• _ASSIGNED TASK_:
Look for the word "hourglass" in the data below, and copy every line that holds it.

Scene images with change listings
::::

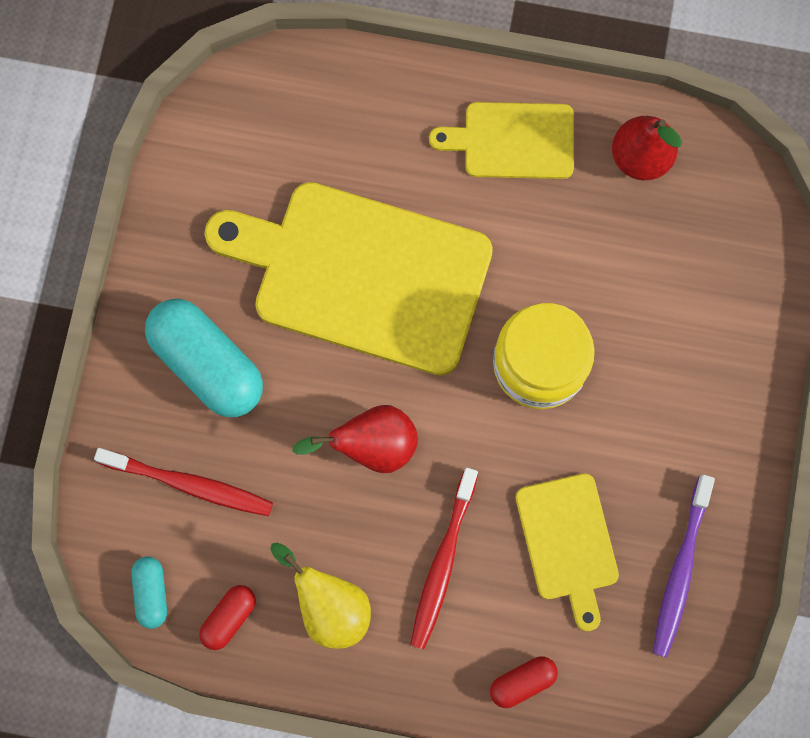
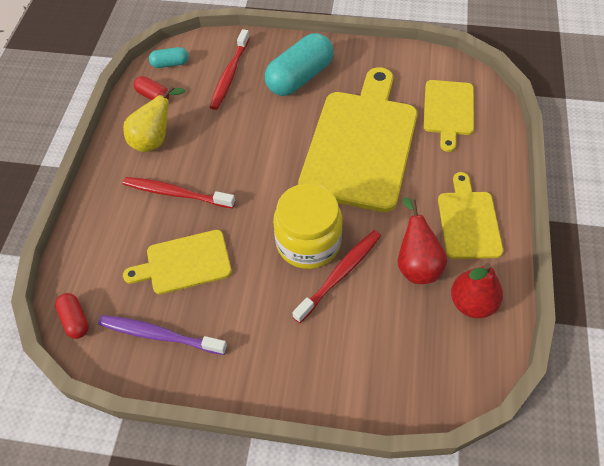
camera: 90 degrees right, 20 degrees down
(302, 135) = (448, 110): none -> yellow cutting board
(372, 446) = (251, 154): red pear -> red pear (416, 264)
(522, 682) = (95, 239): red capsule -> red capsule (75, 320)
(592, 323) = (340, 274): none -> red toothbrush

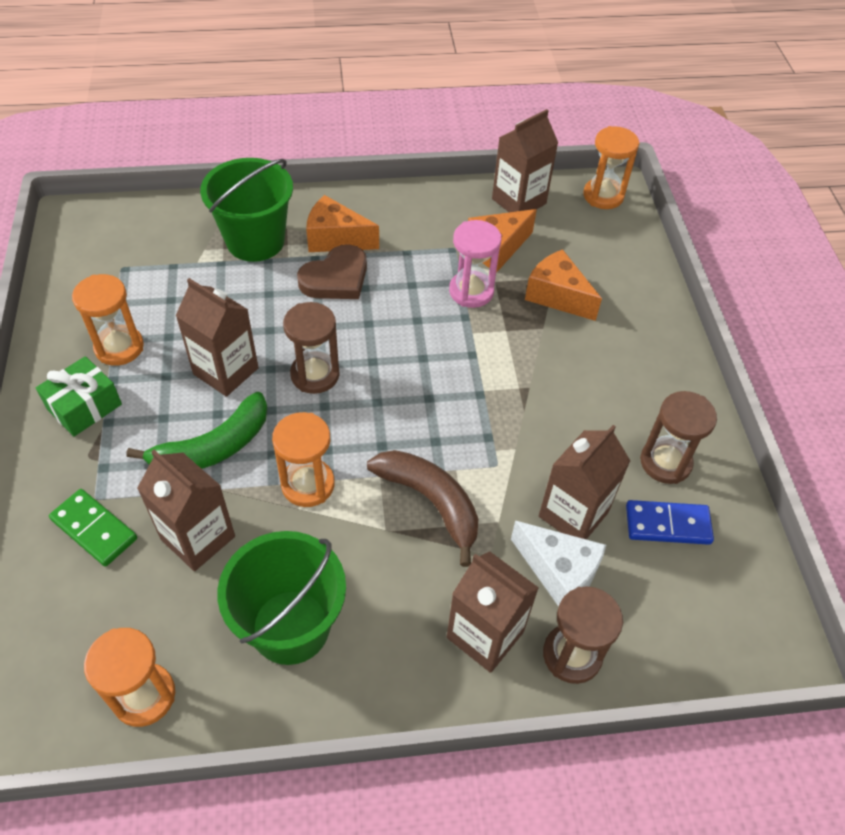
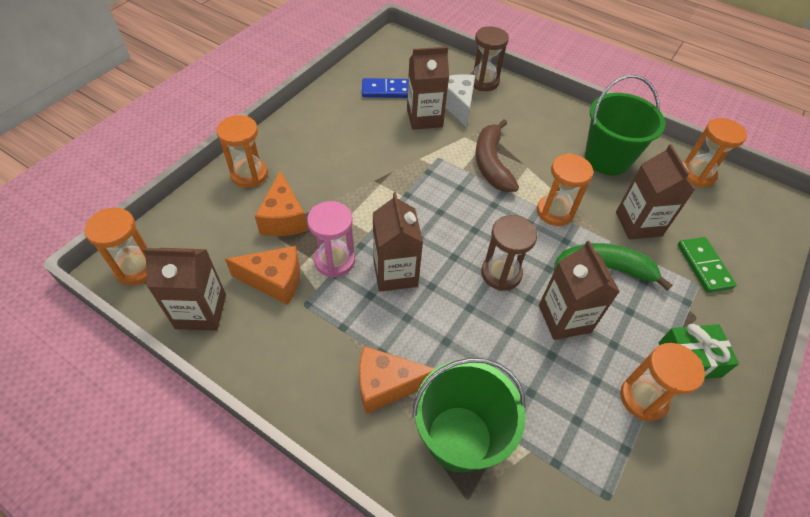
camera: 140 degrees left, 0 degrees up
(336, 239) = (386, 385): orange cheese -> orange cheese turned 120 degrees clockwise
(336, 278) = (421, 343): brown heart -> none
(485, 634) = (515, 106): brown carton -> brown carton (395, 273)
(642, 312) = (249, 174): none -> orange hourglass
(665, 462) = (352, 108): brown hourglass -> none
(667, 525) = (386, 90): blue domino -> blue domino turned 45 degrees counterclockwise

::::

• _RESPONSE AREA_:
(642, 312) = (249, 174): none -> orange hourglass
(665, 462) = (352, 108): brown hourglass -> none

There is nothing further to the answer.